» Extracted data entries:
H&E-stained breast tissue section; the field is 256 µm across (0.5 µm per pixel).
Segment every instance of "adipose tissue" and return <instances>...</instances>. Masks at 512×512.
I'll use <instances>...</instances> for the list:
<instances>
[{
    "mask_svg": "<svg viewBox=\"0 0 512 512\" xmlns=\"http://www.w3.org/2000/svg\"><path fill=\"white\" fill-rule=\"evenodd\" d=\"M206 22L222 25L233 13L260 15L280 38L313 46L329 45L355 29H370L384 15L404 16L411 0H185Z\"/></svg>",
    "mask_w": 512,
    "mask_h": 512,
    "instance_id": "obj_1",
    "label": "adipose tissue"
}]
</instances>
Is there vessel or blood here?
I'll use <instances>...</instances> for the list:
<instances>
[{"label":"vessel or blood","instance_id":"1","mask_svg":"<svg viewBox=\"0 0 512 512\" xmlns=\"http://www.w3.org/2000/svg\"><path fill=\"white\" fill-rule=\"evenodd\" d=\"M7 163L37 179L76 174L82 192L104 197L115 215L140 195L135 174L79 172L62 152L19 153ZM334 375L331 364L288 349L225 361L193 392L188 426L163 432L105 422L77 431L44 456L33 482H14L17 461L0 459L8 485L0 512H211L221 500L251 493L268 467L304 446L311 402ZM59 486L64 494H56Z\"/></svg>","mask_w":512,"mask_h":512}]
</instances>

» Required task:
Each entry must be reproduced verbatim.

» The output:
H&E-stained breast tissue section; the field is 256 µm across (0.5 µm per pixel).
Segment every instance of "adipose tissue" and return <instances>...</instances>. Masks at 512×512.
I'll use <instances>...</instances> for the list:
<instances>
[{
    "mask_svg": "<svg viewBox=\"0 0 512 512\" xmlns=\"http://www.w3.org/2000/svg\"><path fill=\"white\" fill-rule=\"evenodd\" d=\"M206 22L222 25L233 13L260 15L280 38L313 46L329 45L355 29H370L384 15L404 16L411 0H185Z\"/></svg>",
    "mask_w": 512,
    "mask_h": 512,
    "instance_id": "obj_1",
    "label": "adipose tissue"
}]
</instances>
Is there vessel or blood here?
I'll use <instances>...</instances> for the list:
<instances>
[{"label":"vessel or blood","instance_id":"1","mask_svg":"<svg viewBox=\"0 0 512 512\" xmlns=\"http://www.w3.org/2000/svg\"><path fill=\"white\" fill-rule=\"evenodd\" d=\"M7 163L37 179L76 174L82 192L104 197L115 215L140 195L135 174L79 172L62 152L19 153ZM334 375L331 364L288 349L225 361L193 392L188 426L163 432L105 422L77 431L44 456L33 482H14L17 461L0 459L8 485L0 512H211L221 500L251 493L268 467L304 446L311 402ZM59 486L64 494H56Z\"/></svg>","mask_w":512,"mask_h":512}]
</instances>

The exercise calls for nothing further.